Only the lines from the line containing "RELAY3 pin IN2: A10 -> B0" through the final line of the entries should be printed, exactly as given, with the pictures left out.

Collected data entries
+ + + + +

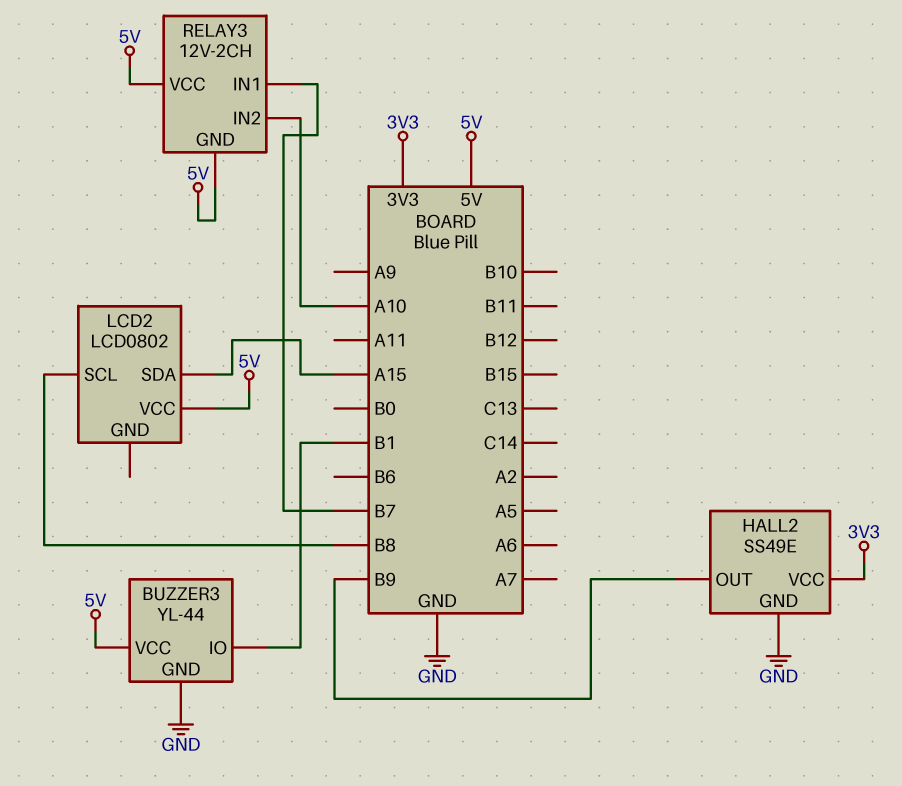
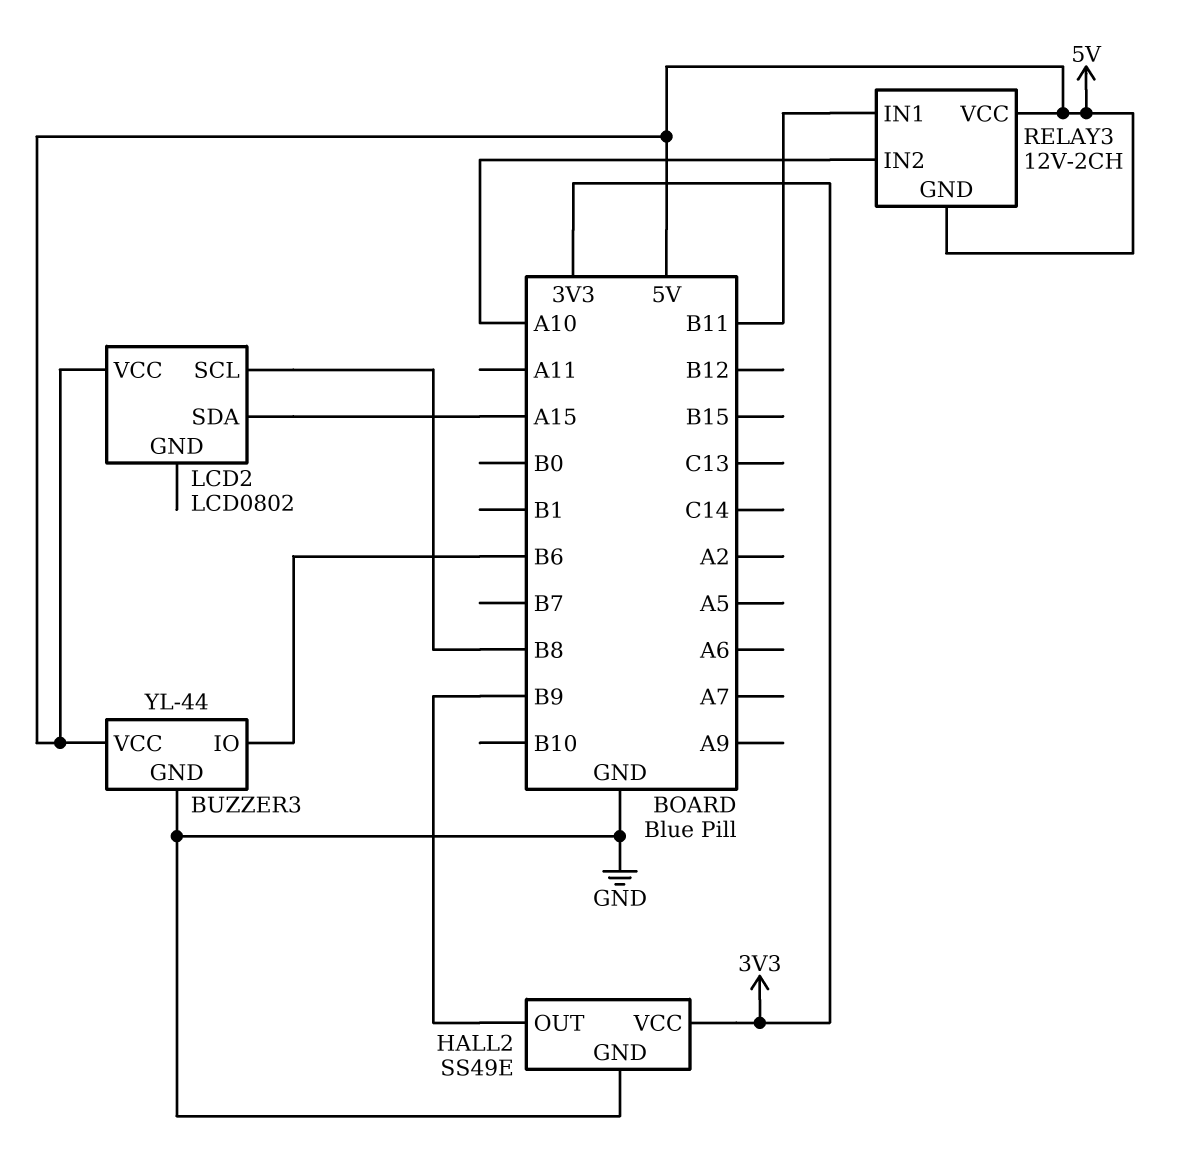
BUZZER3 pin IO: B1 -> B6
RELAY3 pin IN1: B7 -> B11

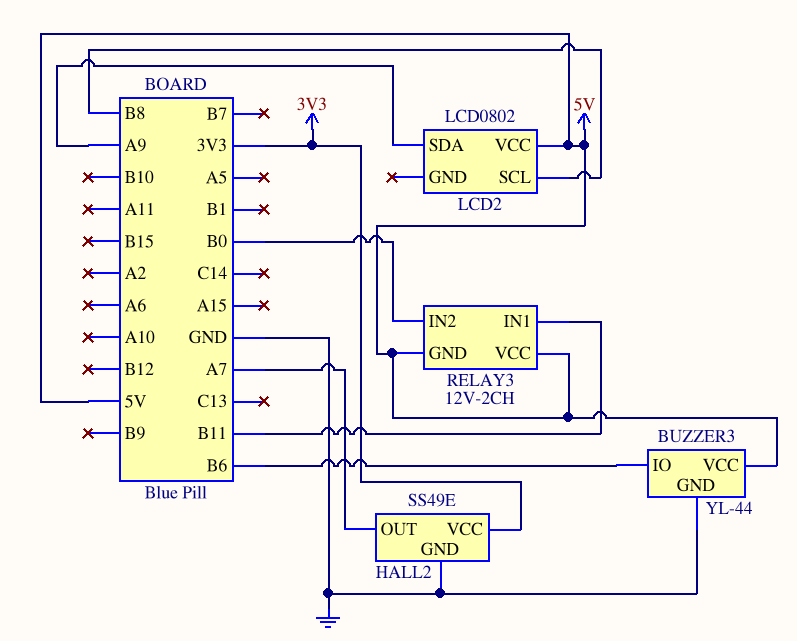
HALL2 pin OUT: B9 -> A7
LCD2 pin SDA: A15 -> A9
RELAY3 pin IN2: A10 -> B0

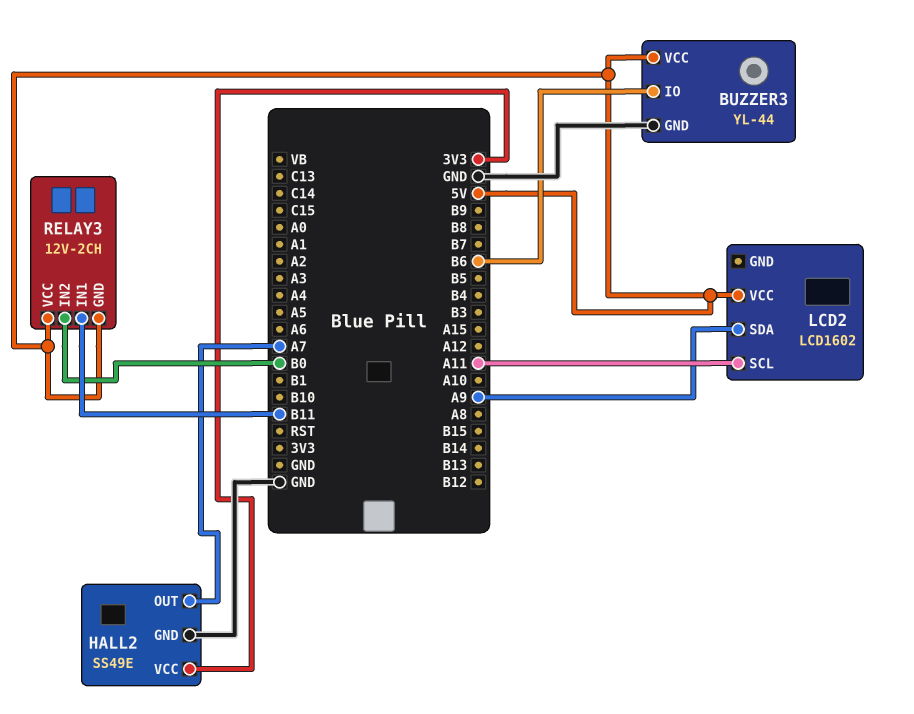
LCD2: LCD0802 -> LCD1602
LCD2 pin SCL: B8 -> A11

+ + + + +

Finished task:
RELAY3 pin IN2: A10 -> B0

LCD2: LCD0802 -> LCD1602
LCD2 pin SCL: B8 -> A11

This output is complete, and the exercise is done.